◆ Listed records:
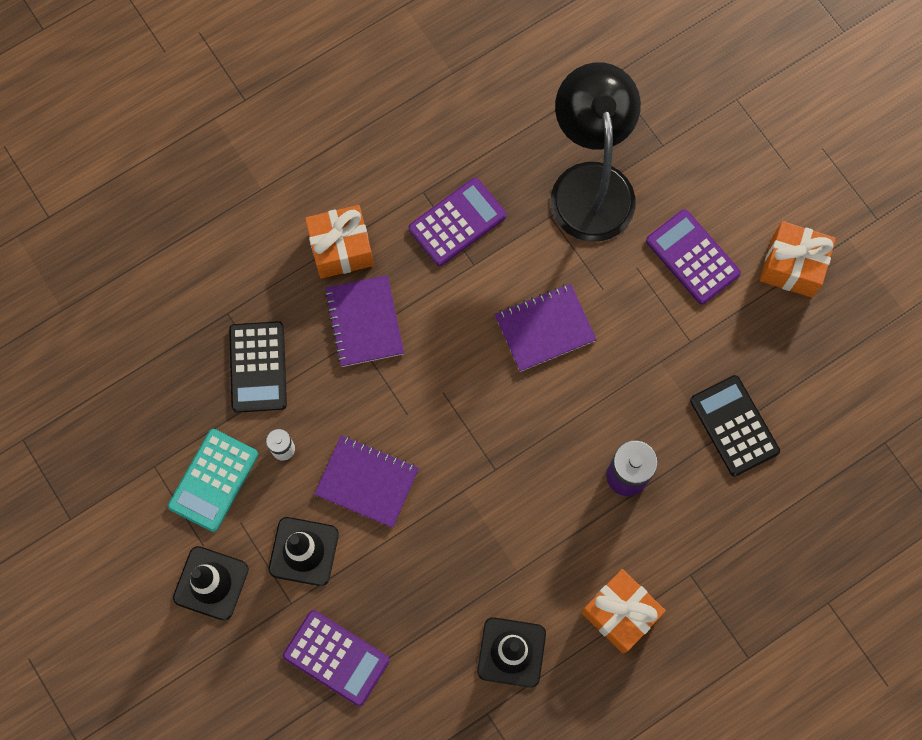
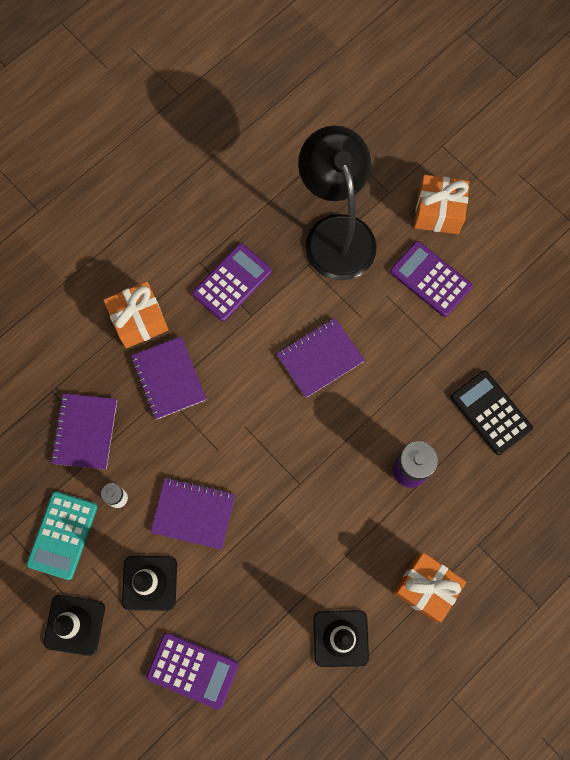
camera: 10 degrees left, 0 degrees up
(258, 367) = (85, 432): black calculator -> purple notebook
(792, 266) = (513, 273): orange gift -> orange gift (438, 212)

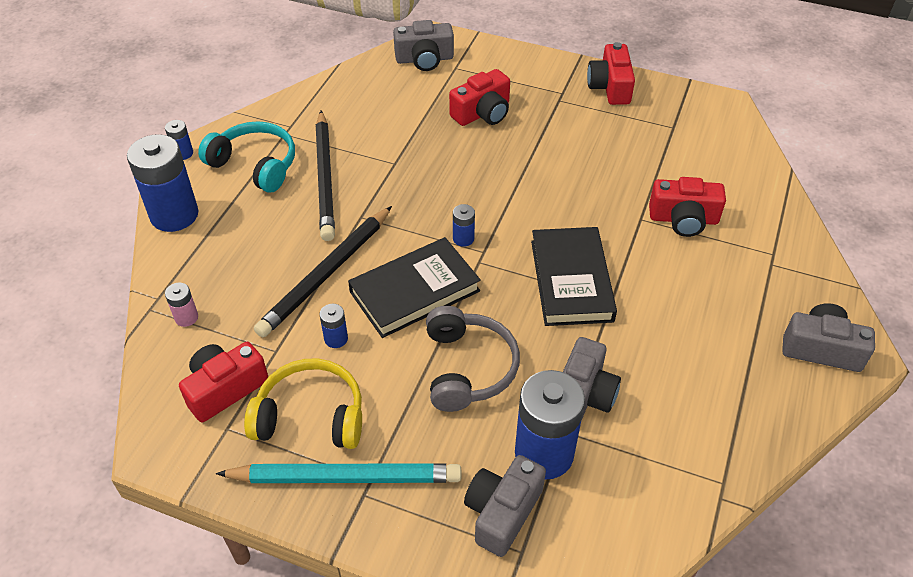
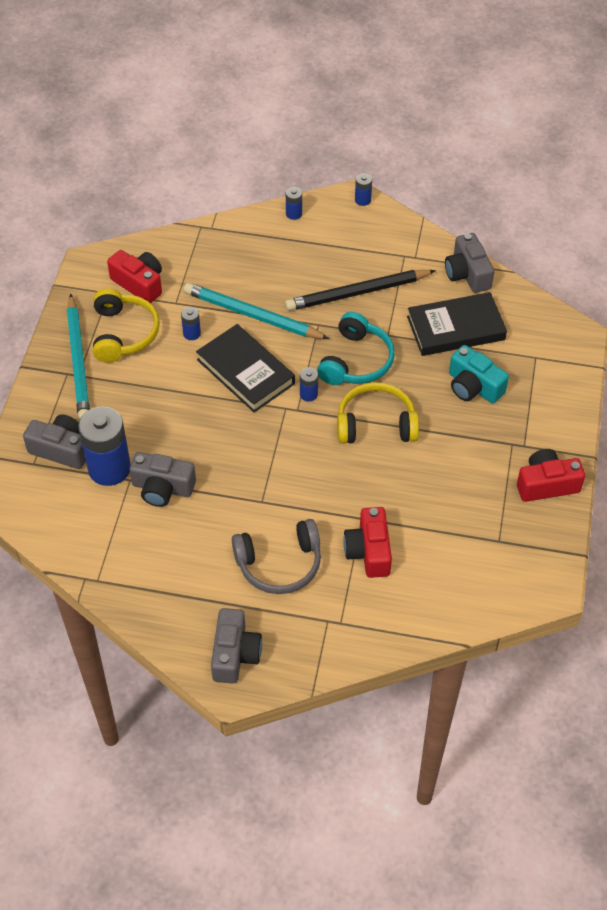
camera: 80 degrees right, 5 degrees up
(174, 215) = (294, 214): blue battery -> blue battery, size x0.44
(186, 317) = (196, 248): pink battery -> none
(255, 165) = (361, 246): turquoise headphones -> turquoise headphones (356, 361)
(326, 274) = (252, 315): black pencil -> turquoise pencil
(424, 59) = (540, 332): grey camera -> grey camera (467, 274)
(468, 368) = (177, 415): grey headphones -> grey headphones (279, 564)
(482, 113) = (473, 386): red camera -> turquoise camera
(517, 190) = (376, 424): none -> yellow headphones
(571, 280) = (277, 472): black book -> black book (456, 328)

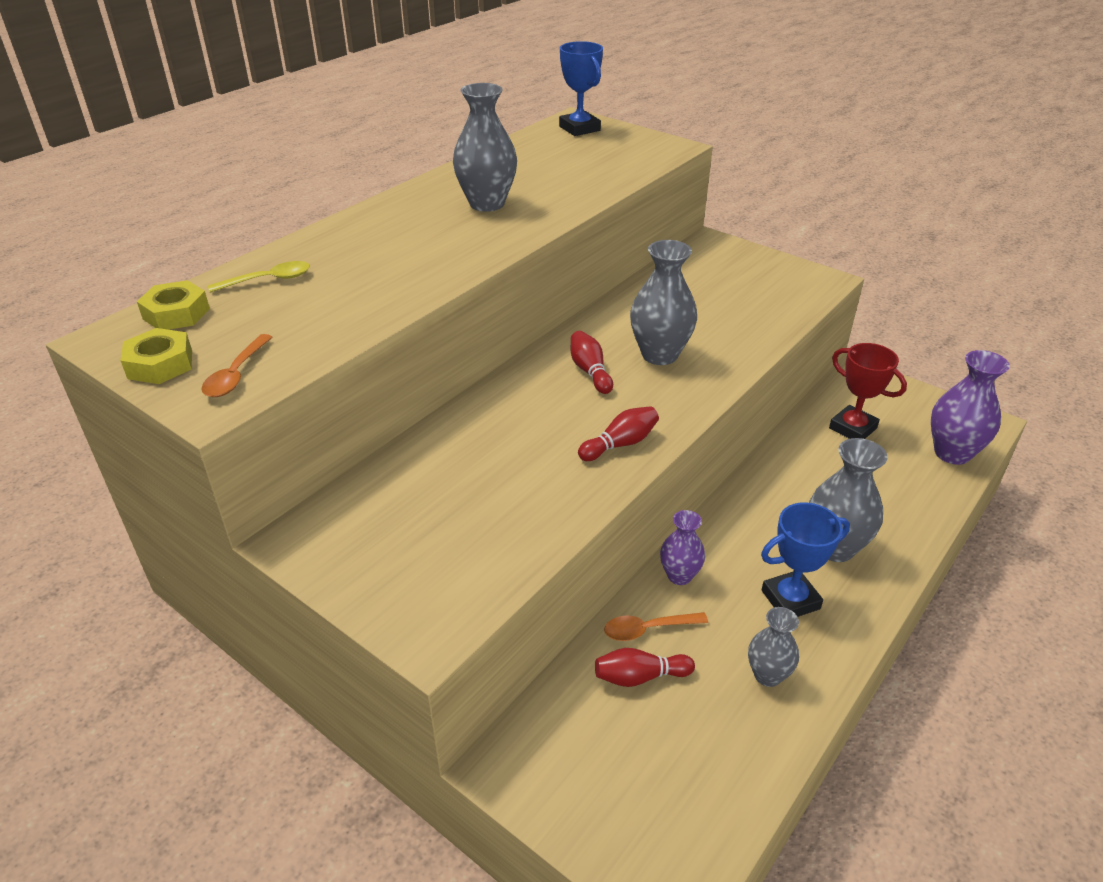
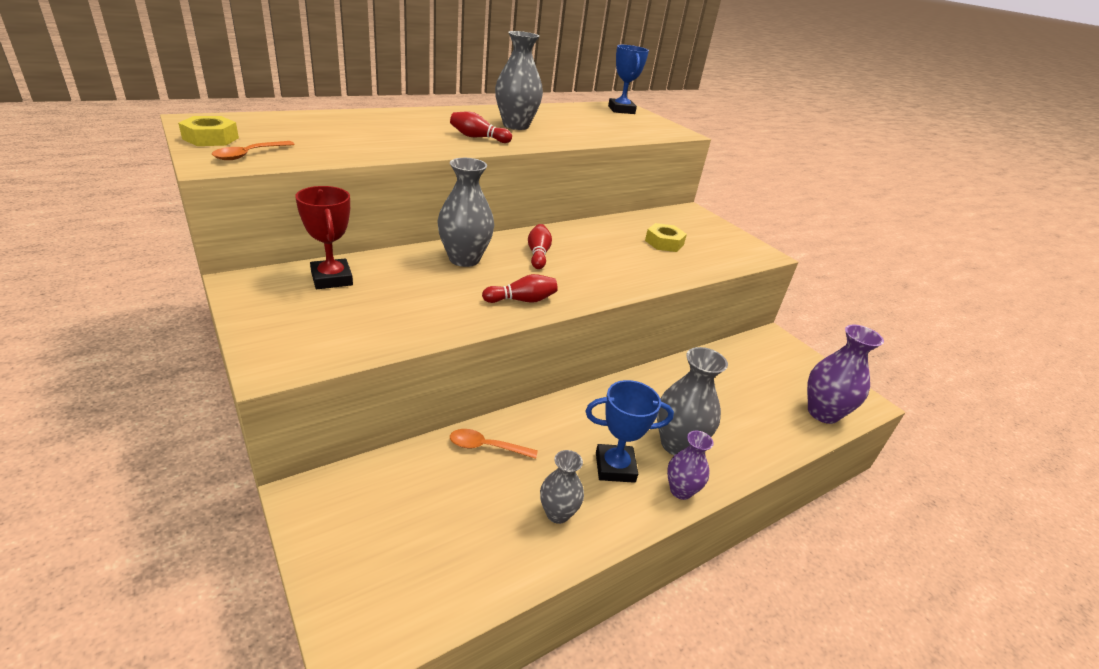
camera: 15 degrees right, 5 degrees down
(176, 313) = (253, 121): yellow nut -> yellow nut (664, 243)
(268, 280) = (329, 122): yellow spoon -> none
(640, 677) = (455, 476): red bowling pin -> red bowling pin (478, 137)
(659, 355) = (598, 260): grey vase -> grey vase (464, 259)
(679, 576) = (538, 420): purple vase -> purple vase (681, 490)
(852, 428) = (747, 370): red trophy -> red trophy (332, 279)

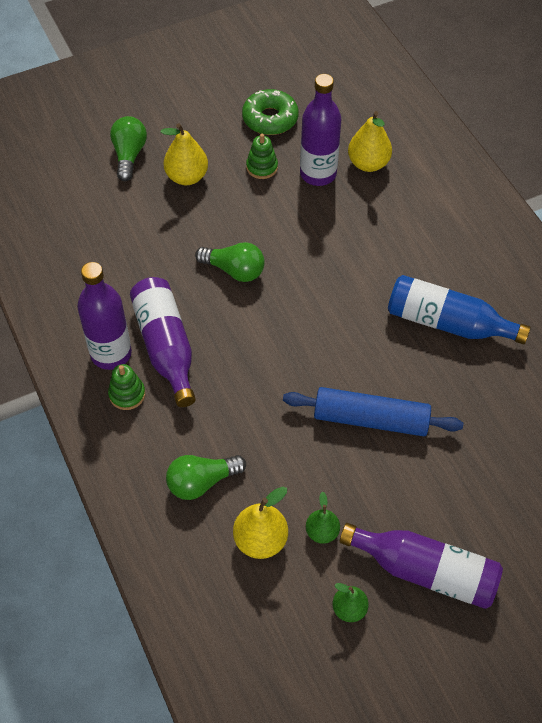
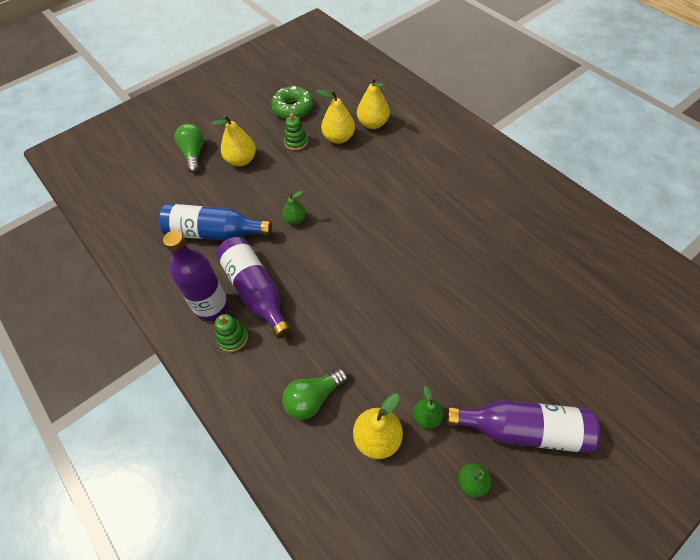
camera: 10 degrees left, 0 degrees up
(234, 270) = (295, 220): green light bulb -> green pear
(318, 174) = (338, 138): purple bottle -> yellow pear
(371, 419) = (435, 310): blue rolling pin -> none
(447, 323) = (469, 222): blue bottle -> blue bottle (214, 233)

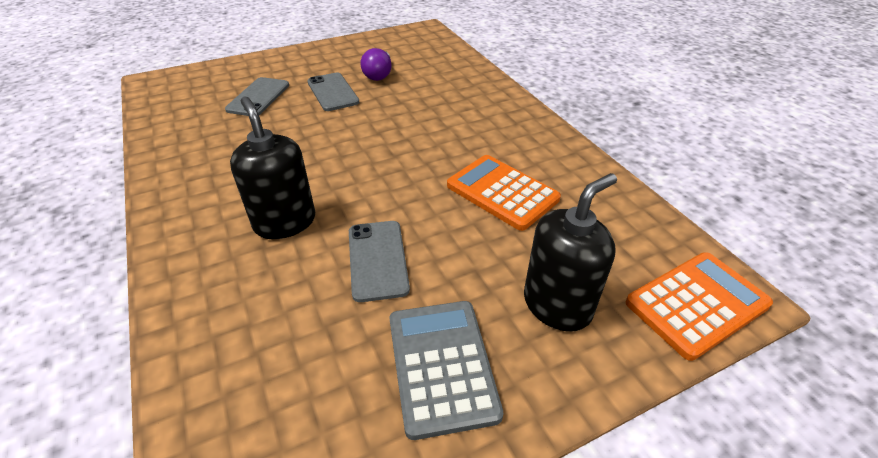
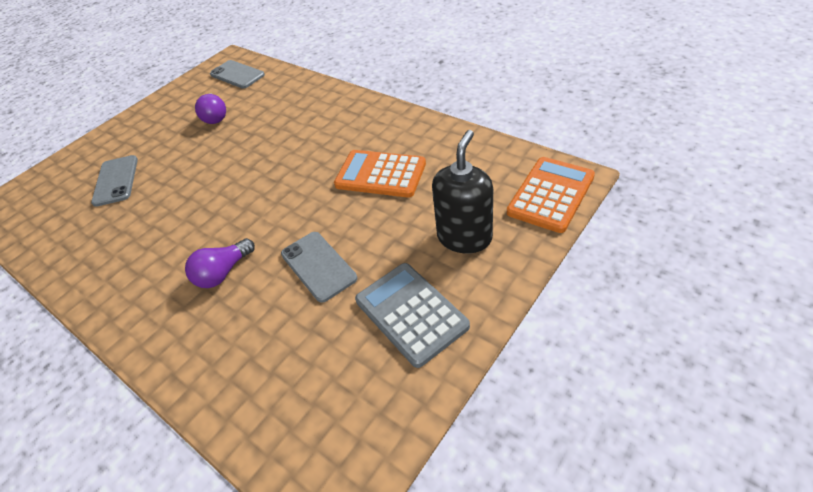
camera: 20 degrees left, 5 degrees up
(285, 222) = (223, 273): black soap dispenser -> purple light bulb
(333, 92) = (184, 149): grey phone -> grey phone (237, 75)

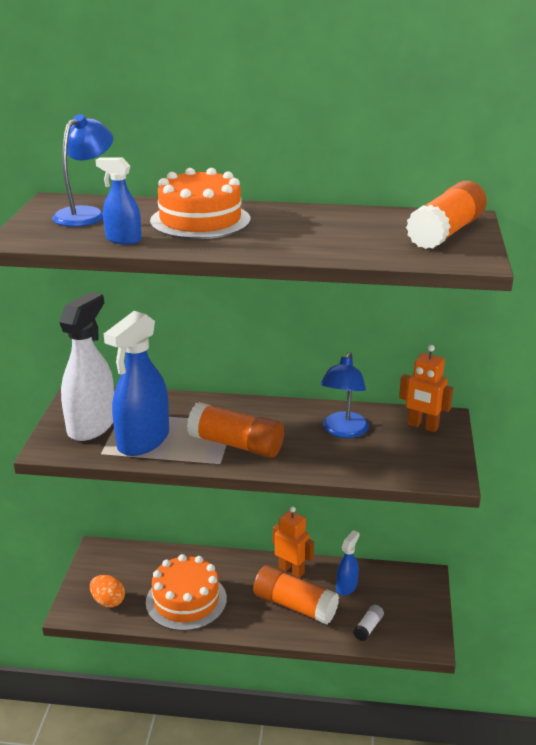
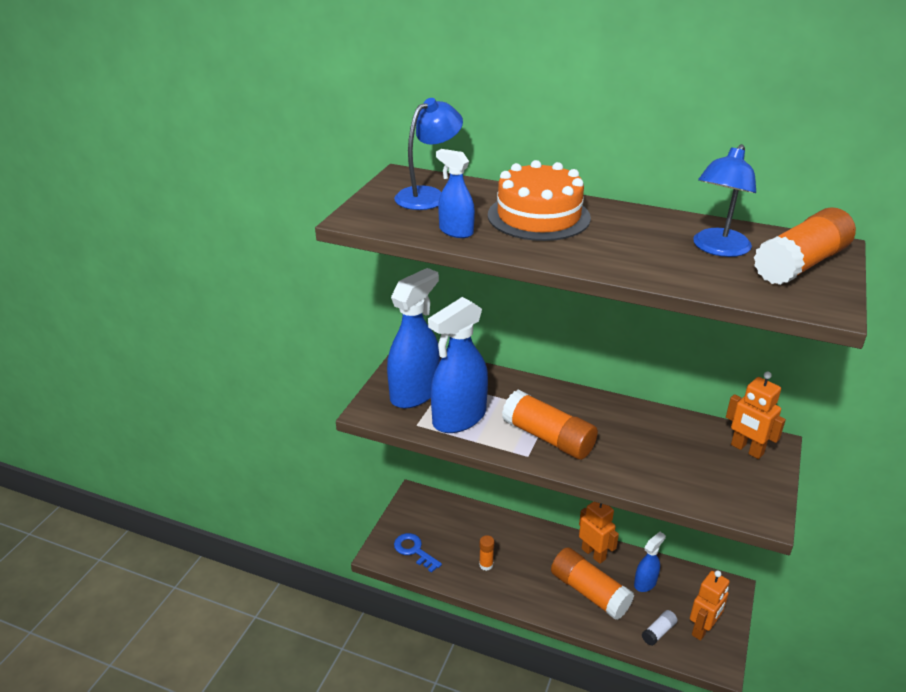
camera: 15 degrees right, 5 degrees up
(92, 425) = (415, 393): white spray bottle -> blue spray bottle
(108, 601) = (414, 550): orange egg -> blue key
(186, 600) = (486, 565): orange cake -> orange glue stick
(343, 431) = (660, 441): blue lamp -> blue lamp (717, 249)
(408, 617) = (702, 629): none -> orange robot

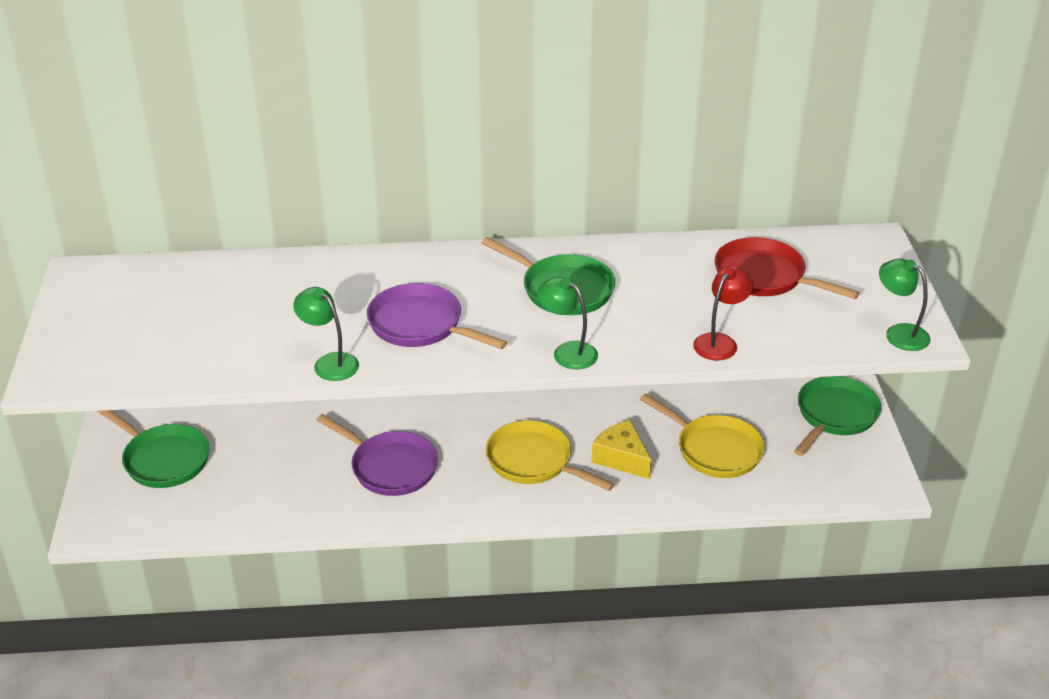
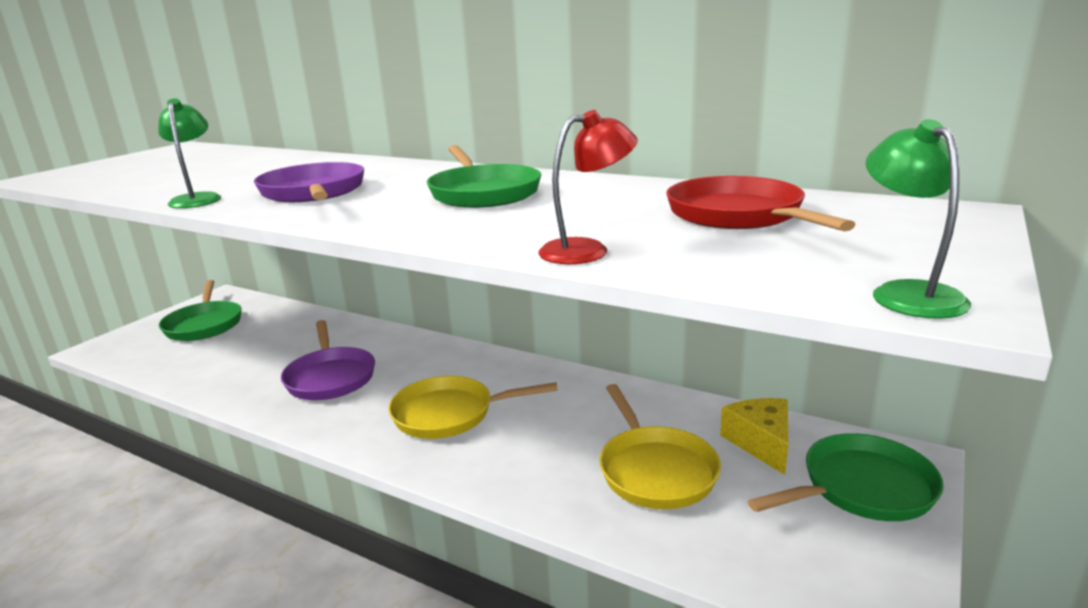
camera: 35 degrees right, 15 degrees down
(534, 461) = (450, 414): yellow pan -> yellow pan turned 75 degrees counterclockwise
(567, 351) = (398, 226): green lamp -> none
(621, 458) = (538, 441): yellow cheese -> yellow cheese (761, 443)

◆ What is required:
The answer must be an exact copy of the lines from the start of the records above through the line containing "(318, 174) = (338, 138): purple", with no pictures in it.

◆ Reply to the task:
camera: 10 degrees left, 0 degrees up
(258, 367) = (85, 432): black calculator -> purple notebook
(792, 266) = (513, 273): orange gift -> orange gift (438, 212)

camera: 80 degrees right, 5 degrees up
(174, 215) = (294, 214): blue battery -> blue battery, size x0.44
(186, 317) = (196, 248): pink battery -> none
(255, 165) = (361, 246): turquoise headphones -> turquoise headphones (356, 361)
(326, 274) = (252, 315): black pencil -> turquoise pencil
(424, 59) = (540, 332): grey camera -> grey camera (467, 274)
(468, 368) = (177, 415): grey headphones -> grey headphones (279, 564)
(482, 113) = (473, 386): red camera -> turquoise camera
(517, 190) = (376, 424): none -> yellow headphones
(571, 280) = (277, 472): black book -> black book (456, 328)

camera: 15 degrees right, 5 degrees down
(176, 313) = (253, 121): yellow nut -> yellow nut (664, 243)
(268, 280) = (329, 122): yellow spoon -> none
(640, 677) = (455, 476): red bowling pin -> red bowling pin (478, 137)
(659, 355) = (598, 260): grey vase -> grey vase (464, 259)
(679, 576) = (538, 420): purple vase -> purple vase (681, 490)
(852, 428) = (747, 370): red trophy -> red trophy (332, 279)

camera: 10 degrees left, 0 degrees up
(234, 270) = (295, 220): green light bulb -> green pear
(318, 174) = (338, 138): purple bottle -> yellow pear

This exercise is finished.